> _DIRECTIVE_
Report, in full, each line of the material below in which the string "added" occurs.
━━━━━ EXERCISE INPUTS
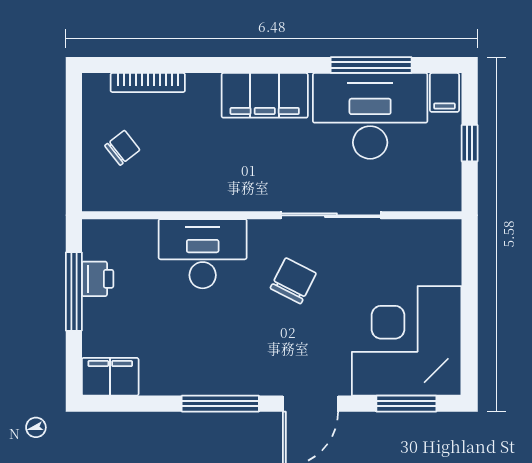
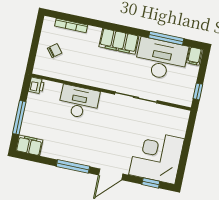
window: (470, 143) -> (198, 91), moved
printer: (98, 279) -> (36, 85), moved
chair: (293, 281) -> (114, 121), removed
window: (74, 291) -> (19, 118), moved
window: (406, 404) -> (151, 183), width x0.67

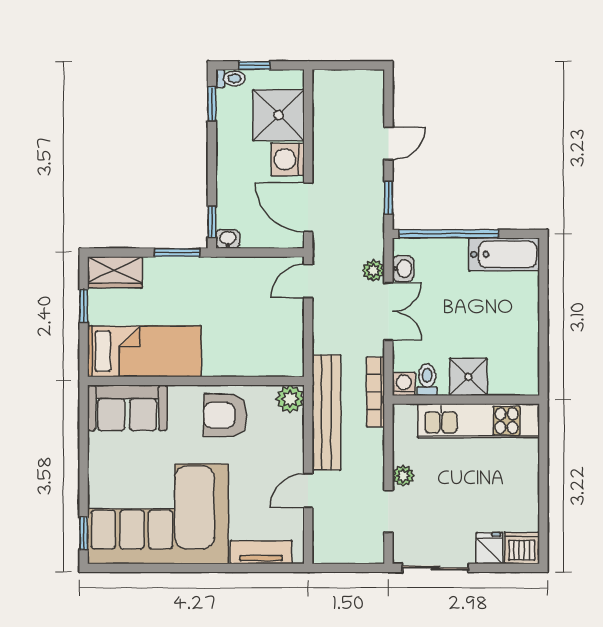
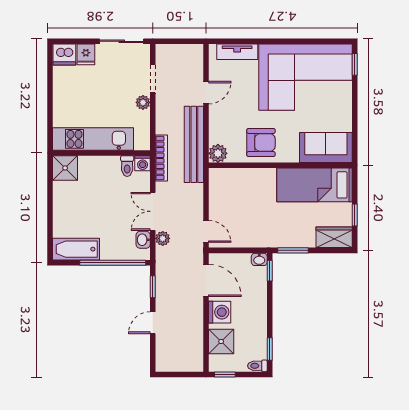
window: (255, 65) -> (225, 374), moved
shower: (279, 115) -> (221, 341), width x0.73, depth x0.73
door: (308, 281) -> (206, 231), hinge flipped
shower: (468, 377) -> (65, 168), moved

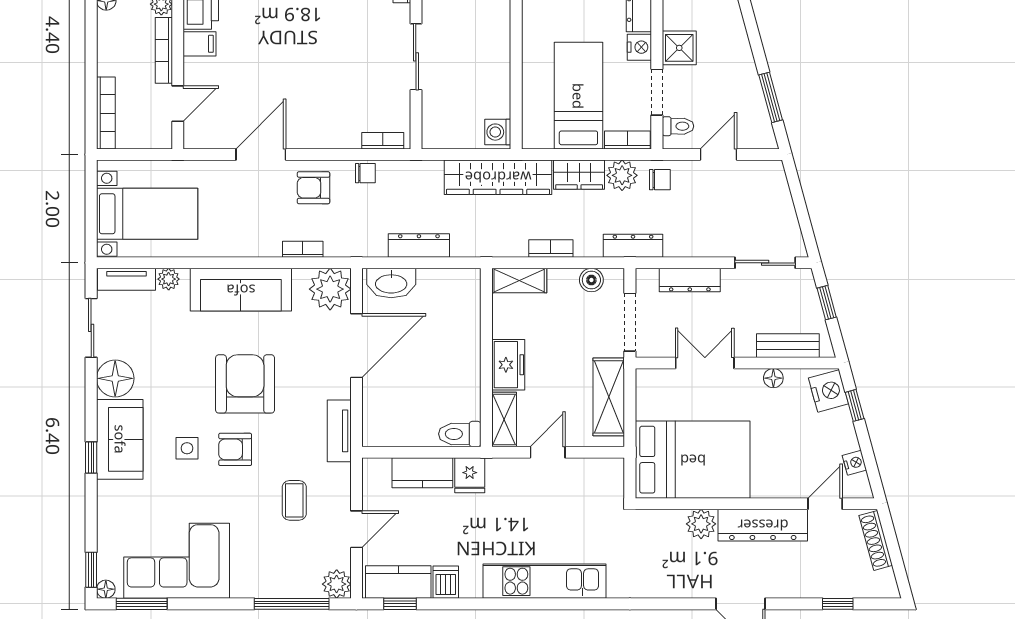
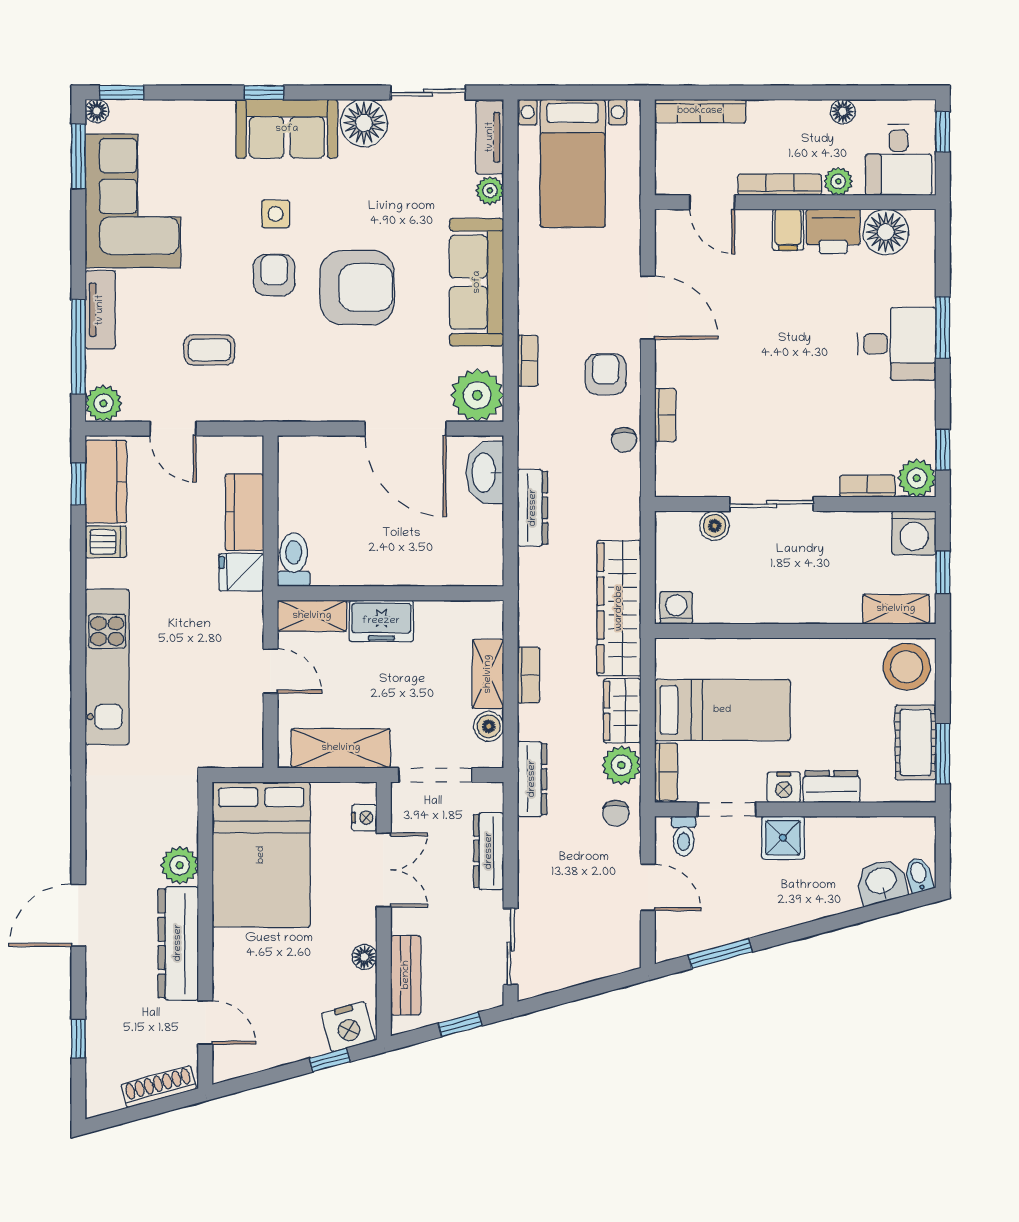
boiler: (433, 102) -> (714, 526), added
bookcase: (383, 141) -> (665, 415), moved
shelving: (519, 281) -> (488, 674), moved
tv unit: (339, 431) -> (100, 310), moved, turned 90
nightstand: (854, 463) -> (364, 818), moved, turned -75

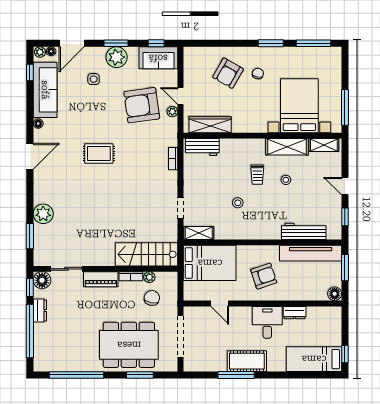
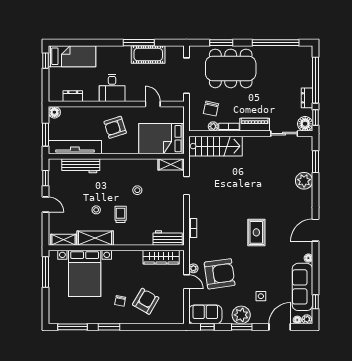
rug: (99, 154) -> (256, 232), turned 90
dresser: (295, 313) -> (73, 96), moved
cot: (247, 361) -> (148, 55), moved

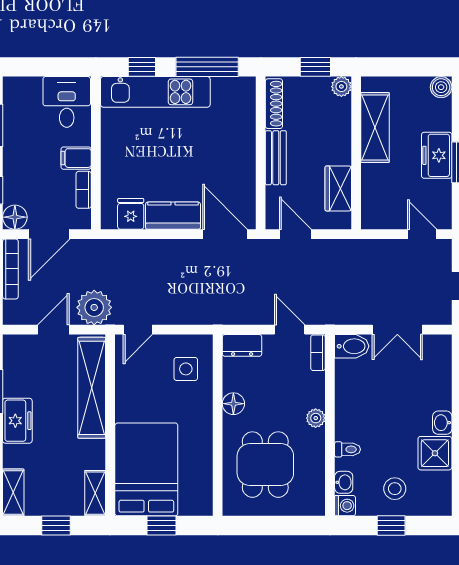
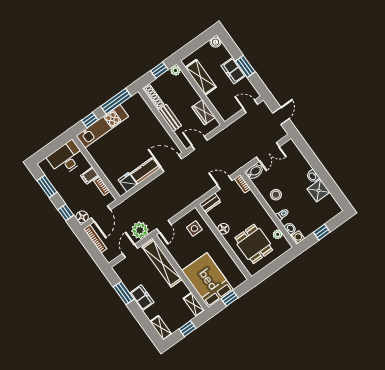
desk: (67, 102) -> (66, 158), width x1.37
plant: (316, 418) -> (278, 234), moved
stool: (395, 489) -> (276, 195), moved

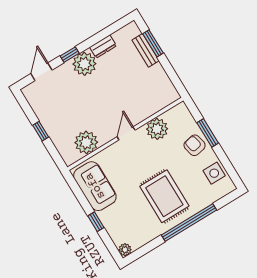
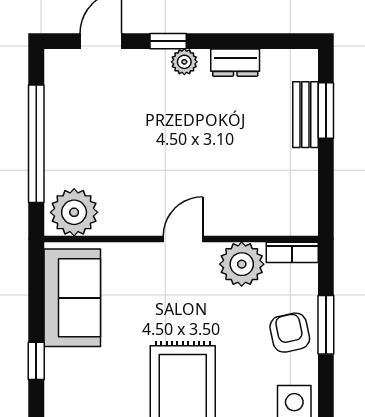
plant: (84, 64) -> (184, 62), width x0.53, depth x0.53
bookcase: (175, 111) -> (292, 252), added
window: (41, 131) -> (36, 144), width x3.17
plant: (86, 142) -> (74, 212), moved

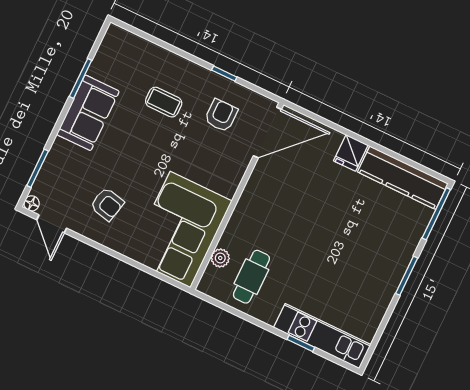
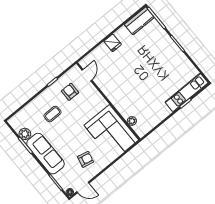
plant: (102, 67) -> (25, 134), added
sofa: (88, 113) -> (45, 154), width x1.36
door: (267, 133) -> (87, 75), width x0.53
kitchen counter: (403, 178) -> (139, 21), width x0.67
cafe table: (251, 277) -> (146, 111), removed

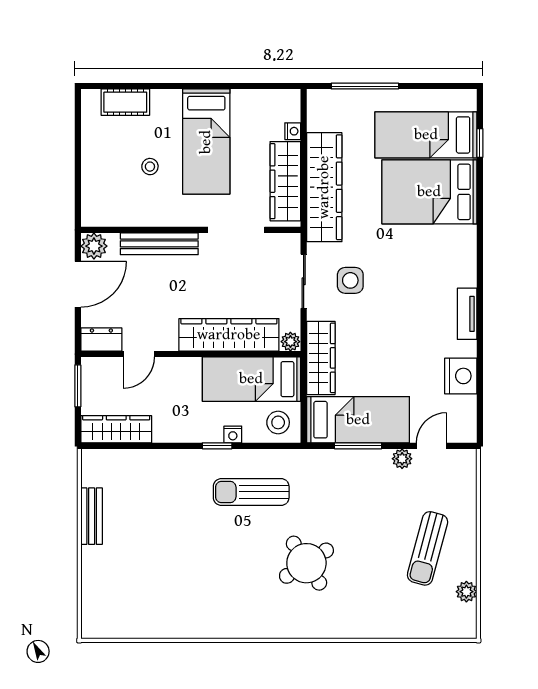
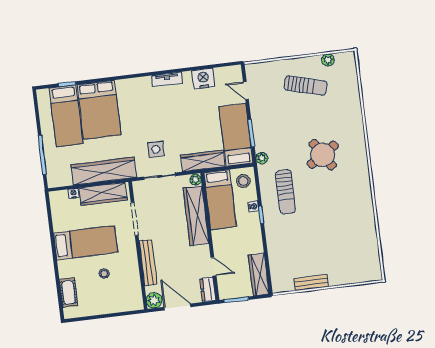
plant: (402, 459) -> (262, 158), moved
━━━━━━━━━━
> _SOLUTION TO THE PROBLEM_
boiler: (433, 102) -> (714, 526), added
bookcase: (175, 111) -> (292, 252), added
plant: (102, 67) -> (25, 134), added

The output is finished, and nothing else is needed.